Problem details:
Your task is to write out exactly the lines from the line containing "brown rocket [176,169,266,300] -> none" through the end of the records, inclusive at both ends.

Listed records:

━━━━━━━━━━━━━━━━━━━━

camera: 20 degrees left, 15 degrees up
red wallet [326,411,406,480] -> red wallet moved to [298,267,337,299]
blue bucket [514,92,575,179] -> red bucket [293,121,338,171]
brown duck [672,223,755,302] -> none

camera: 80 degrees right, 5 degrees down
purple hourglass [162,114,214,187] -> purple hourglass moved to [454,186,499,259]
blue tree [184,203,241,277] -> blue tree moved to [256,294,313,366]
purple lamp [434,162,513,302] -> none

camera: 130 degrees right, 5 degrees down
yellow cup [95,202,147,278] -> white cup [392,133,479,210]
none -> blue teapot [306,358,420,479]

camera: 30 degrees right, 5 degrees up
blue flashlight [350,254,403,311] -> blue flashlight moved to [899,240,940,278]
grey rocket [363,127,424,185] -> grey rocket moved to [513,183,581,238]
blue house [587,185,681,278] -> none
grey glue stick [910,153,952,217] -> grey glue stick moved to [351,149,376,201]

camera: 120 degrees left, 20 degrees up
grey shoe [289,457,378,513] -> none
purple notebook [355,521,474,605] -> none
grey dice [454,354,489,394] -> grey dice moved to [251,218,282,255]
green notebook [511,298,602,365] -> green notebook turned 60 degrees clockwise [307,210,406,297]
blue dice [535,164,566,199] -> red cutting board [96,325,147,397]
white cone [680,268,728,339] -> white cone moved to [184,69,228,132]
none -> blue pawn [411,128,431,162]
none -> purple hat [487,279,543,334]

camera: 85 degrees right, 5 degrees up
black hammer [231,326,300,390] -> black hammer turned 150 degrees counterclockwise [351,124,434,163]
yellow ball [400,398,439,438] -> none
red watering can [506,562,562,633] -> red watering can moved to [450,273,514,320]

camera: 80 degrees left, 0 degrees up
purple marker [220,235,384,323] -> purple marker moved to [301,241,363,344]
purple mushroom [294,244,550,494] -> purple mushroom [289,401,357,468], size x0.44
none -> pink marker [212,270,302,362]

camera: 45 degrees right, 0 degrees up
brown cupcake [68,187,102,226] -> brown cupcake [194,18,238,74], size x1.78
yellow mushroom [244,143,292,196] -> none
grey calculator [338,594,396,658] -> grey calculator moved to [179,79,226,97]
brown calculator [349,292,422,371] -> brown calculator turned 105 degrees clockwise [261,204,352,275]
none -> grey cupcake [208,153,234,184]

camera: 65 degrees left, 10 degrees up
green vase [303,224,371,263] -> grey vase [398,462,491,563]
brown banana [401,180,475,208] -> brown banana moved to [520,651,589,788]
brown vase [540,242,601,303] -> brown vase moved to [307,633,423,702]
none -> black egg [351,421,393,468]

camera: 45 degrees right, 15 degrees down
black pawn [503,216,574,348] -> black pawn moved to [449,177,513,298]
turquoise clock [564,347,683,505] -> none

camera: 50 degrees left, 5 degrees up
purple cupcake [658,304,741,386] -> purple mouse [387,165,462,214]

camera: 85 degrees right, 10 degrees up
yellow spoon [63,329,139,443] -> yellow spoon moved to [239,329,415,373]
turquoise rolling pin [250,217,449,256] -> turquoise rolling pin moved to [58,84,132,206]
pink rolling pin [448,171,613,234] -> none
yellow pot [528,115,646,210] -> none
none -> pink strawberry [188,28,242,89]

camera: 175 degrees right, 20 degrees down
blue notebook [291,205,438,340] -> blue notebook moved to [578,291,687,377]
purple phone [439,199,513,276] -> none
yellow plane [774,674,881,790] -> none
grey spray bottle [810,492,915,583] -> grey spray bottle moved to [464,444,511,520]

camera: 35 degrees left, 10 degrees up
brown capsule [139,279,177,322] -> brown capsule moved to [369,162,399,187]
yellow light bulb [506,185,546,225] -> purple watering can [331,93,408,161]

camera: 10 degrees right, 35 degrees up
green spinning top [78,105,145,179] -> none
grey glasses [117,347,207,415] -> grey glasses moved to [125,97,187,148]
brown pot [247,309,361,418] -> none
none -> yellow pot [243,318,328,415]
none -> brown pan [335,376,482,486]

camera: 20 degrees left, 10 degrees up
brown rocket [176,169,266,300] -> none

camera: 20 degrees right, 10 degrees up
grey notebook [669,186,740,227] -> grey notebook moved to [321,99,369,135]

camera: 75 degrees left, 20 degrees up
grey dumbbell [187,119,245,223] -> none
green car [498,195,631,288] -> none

━━━━━━━━━━━━━━━━━━━━

Output:
brown rocket [176,169,266,300] -> none

camera: 20 degrees right, 10 degrees up
grey notebook [669,186,740,227] -> grey notebook moved to [321,99,369,135]

camera: 75 degrees left, 20 degrees up
grey dumbbell [187,119,245,223] -> none
green car [498,195,631,288] -> none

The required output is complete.